(Scene change data)
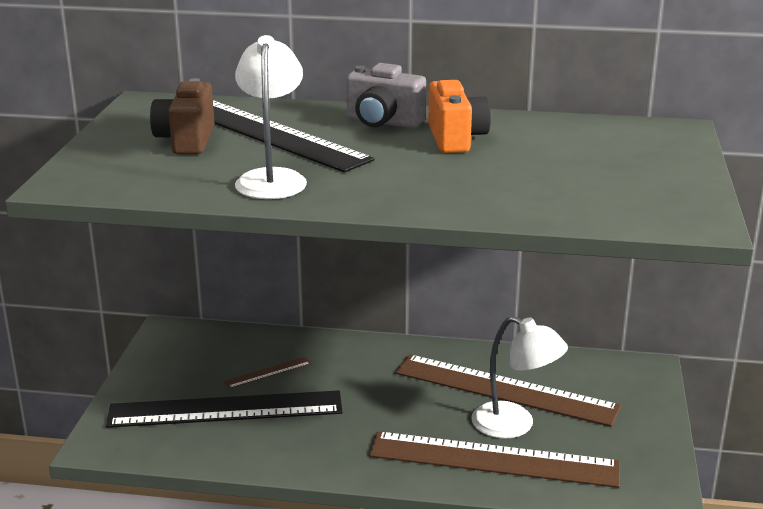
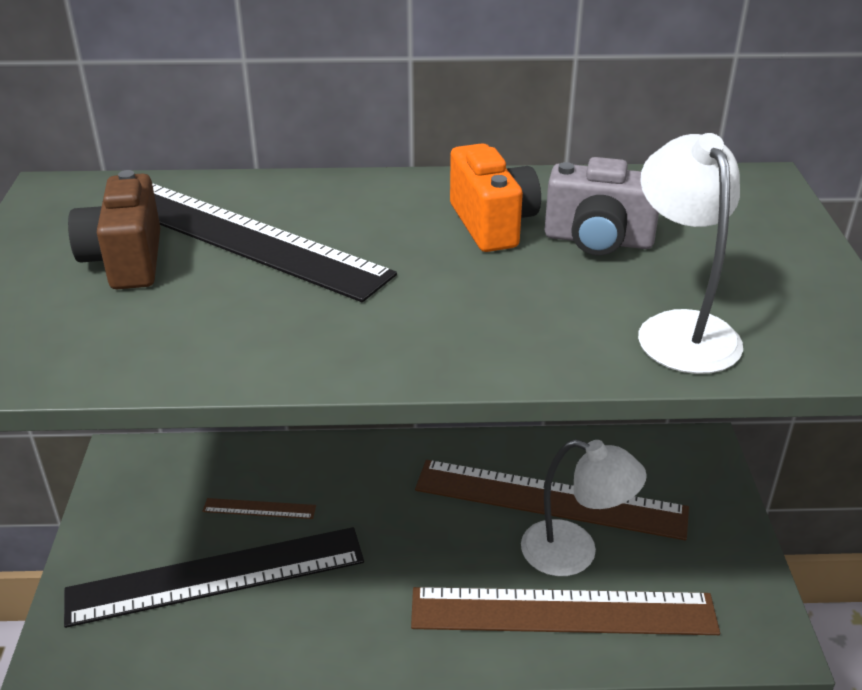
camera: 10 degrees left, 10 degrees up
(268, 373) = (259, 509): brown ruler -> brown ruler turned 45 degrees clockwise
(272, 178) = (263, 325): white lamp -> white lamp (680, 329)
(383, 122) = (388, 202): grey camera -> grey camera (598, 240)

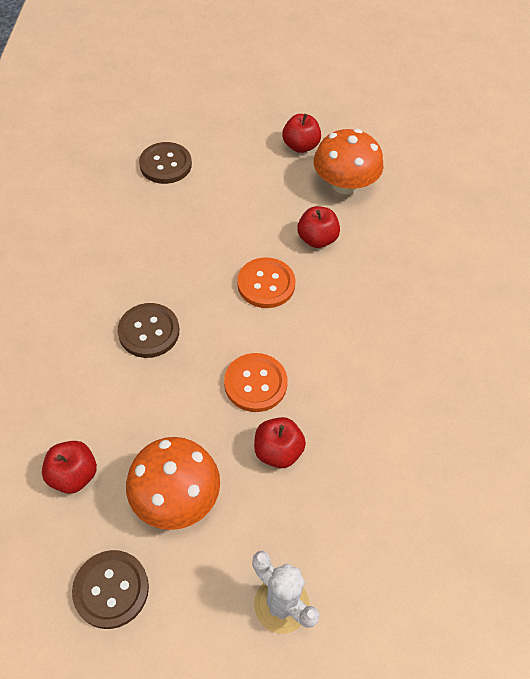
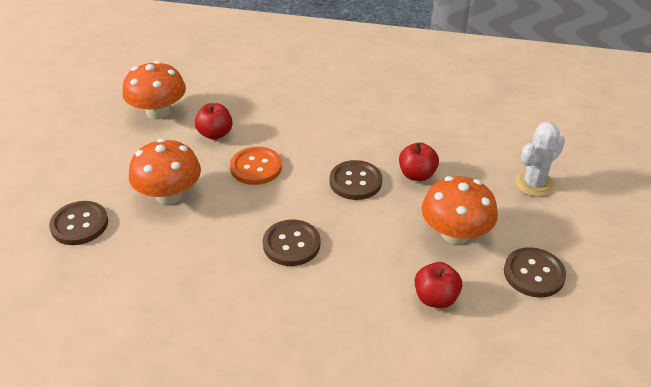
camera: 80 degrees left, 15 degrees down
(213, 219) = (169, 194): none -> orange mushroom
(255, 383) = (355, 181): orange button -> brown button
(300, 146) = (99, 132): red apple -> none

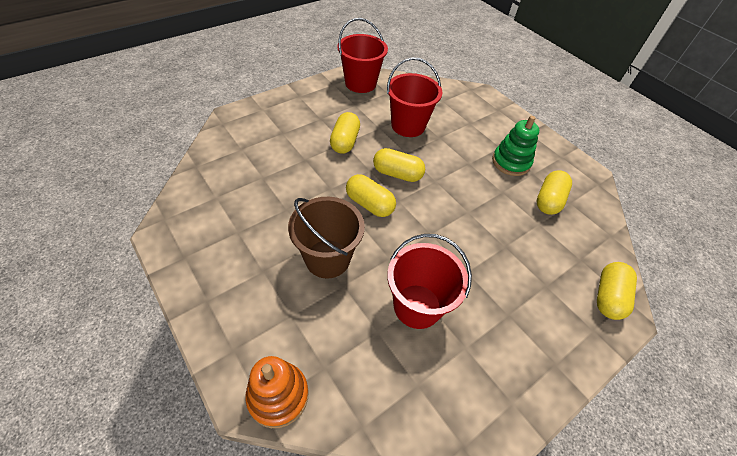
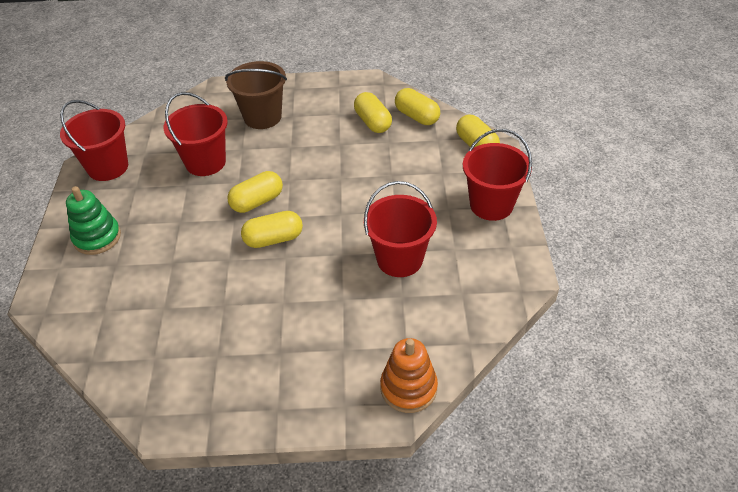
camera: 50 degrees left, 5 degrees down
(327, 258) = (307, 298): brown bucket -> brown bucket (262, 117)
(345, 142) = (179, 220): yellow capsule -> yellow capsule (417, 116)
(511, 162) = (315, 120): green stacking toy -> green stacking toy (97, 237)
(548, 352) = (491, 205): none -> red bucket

■ **Instructions to follow**: The lines above from the line with "(255, 383) = (355, 181): orange" through the line with "(345, 142) = (179, 220): yellow" are to be given again word for word, with no pictures among them.

■ **Answer area**:
(255, 383) = (355, 181): orange button -> brown button
(300, 146) = (99, 132): red apple -> none

camera: 50 degrees left, 5 degrees down
(327, 258) = (307, 298): brown bucket -> brown bucket (262, 117)
(345, 142) = (179, 220): yellow capsule -> yellow capsule (417, 116)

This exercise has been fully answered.